Work instruction:
All lines below containing the string "cube" are to be copied.

══════

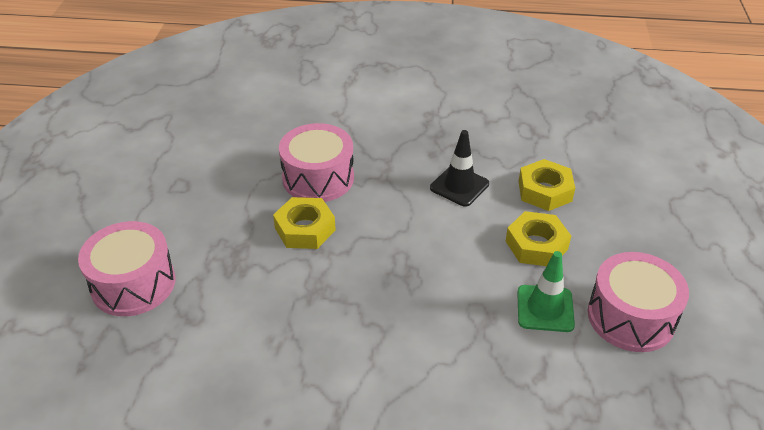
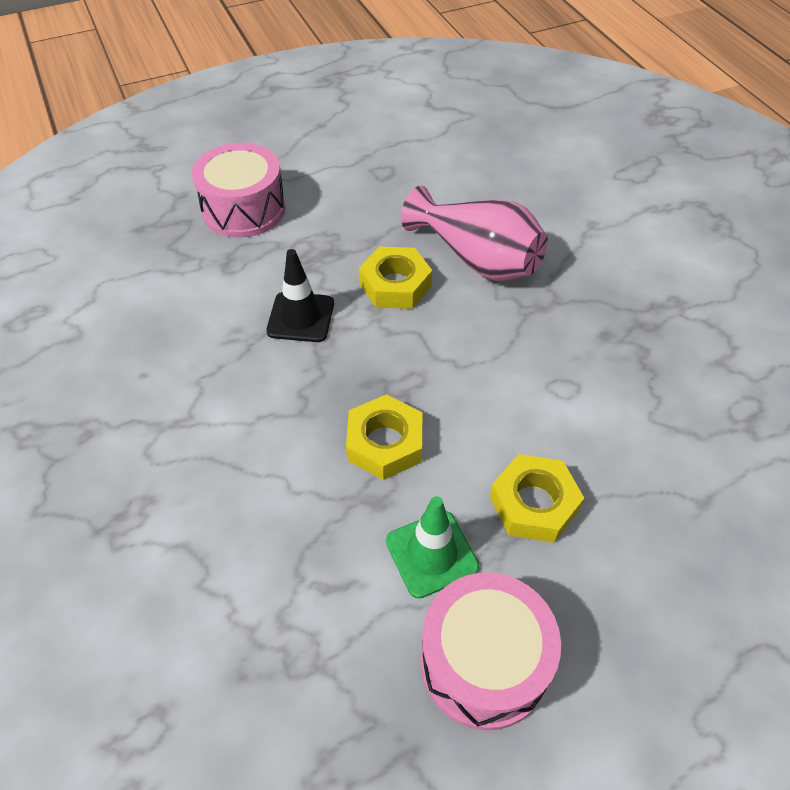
camera: 60 degrees right, 10 degrees up
(318, 178) = (477, 259): pink drum -> pink vase
(459, 186) = (572, 384): black traffic cone -> black traffic cone (301, 317)
(544, 191) = (642, 476): yellow nut -> yellow nut (385, 443)

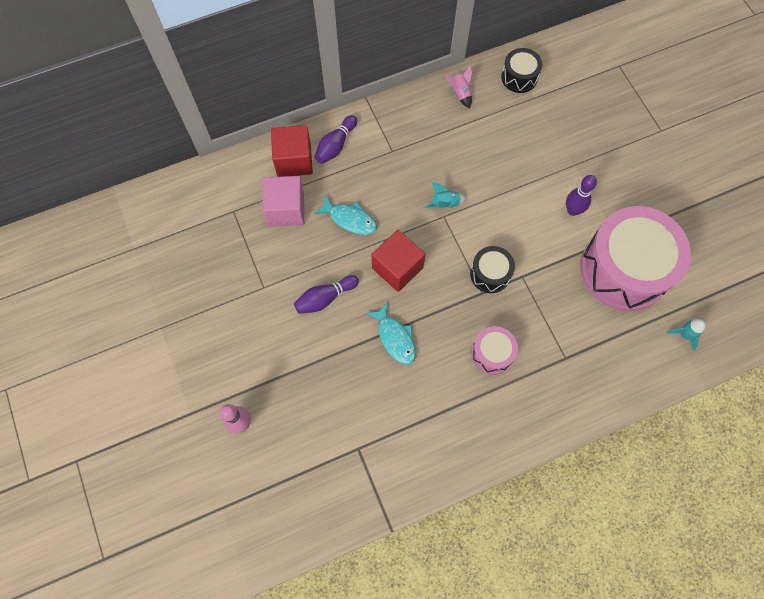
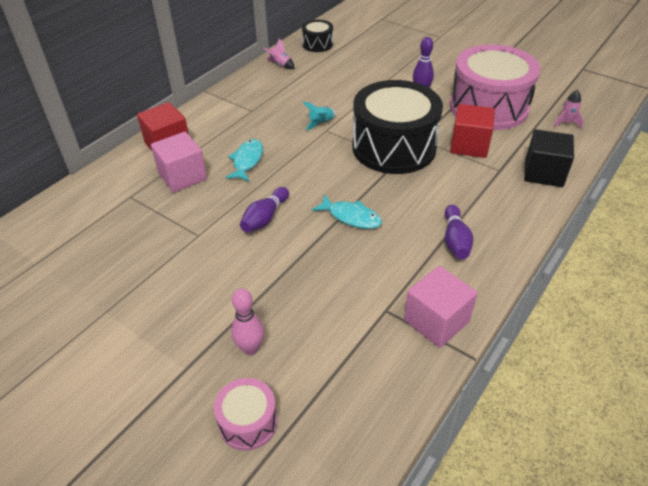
camera: 30 degrees left, 25 degrees down
(336, 145) = (199, 124): purple bowling pin -> purple bowling pin (455, 240)
(350, 219) = (247, 161): turquoise fish -> turquoise fish turned 75 degrees counterclockwise
(388, 481) = (436, 321): none -> pink cube
(397, 268) = (314, 173): red cube -> red cube (469, 145)
(490, 274) = (394, 147): black drum -> black drum, size x2.18
(492, 353) = (441, 192): pink drum -> pink drum (248, 422)
(604, 385) = (543, 173): none -> black cube
(684, 334) = (566, 123): turquoise rocket -> pink rocket

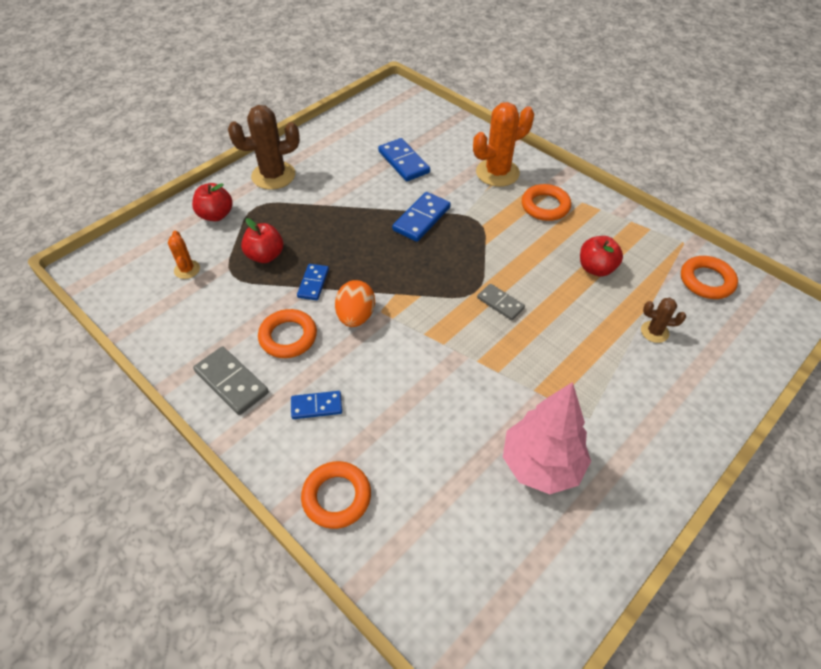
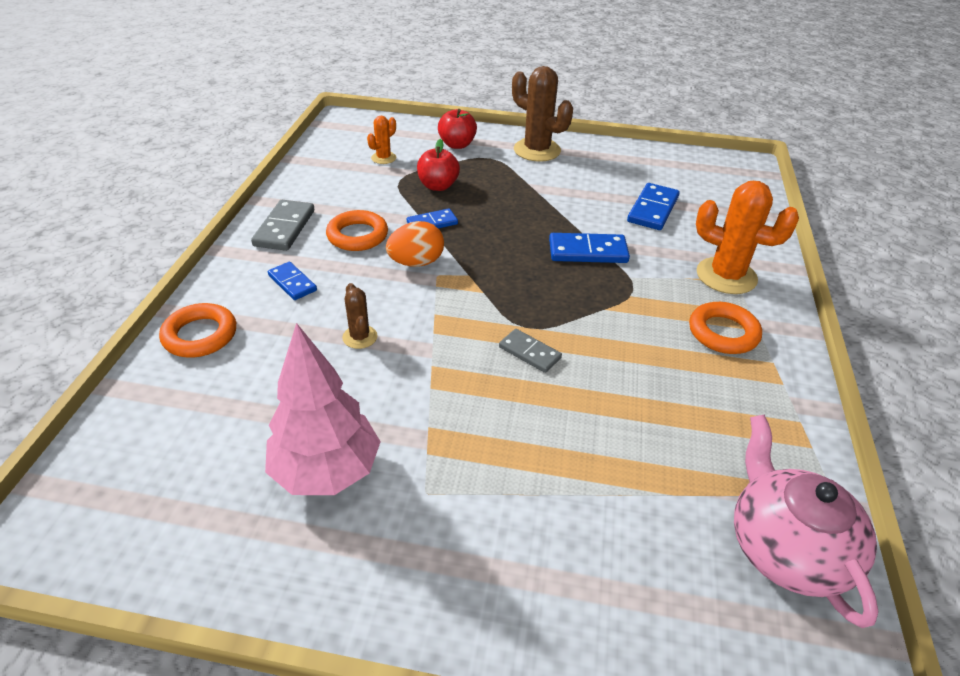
camera: 55 degrees right, 10 degrees down
(500, 303) = (529, 352): grey domino -> grey domino turned 60 degrees counterclockwise
(596, 268) = (673, 415): red apple -> none
(654, 332) = (624, 515): brown cactus -> brown cactus (360, 337)
(706, 281) = (786, 548): orange ring -> pink teapot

══════

Output:
(388, 481) = (436, 321): none -> pink cube
(397, 268) = (314, 173): red cube -> red cube (469, 145)
(604, 385) = (543, 173): none -> black cube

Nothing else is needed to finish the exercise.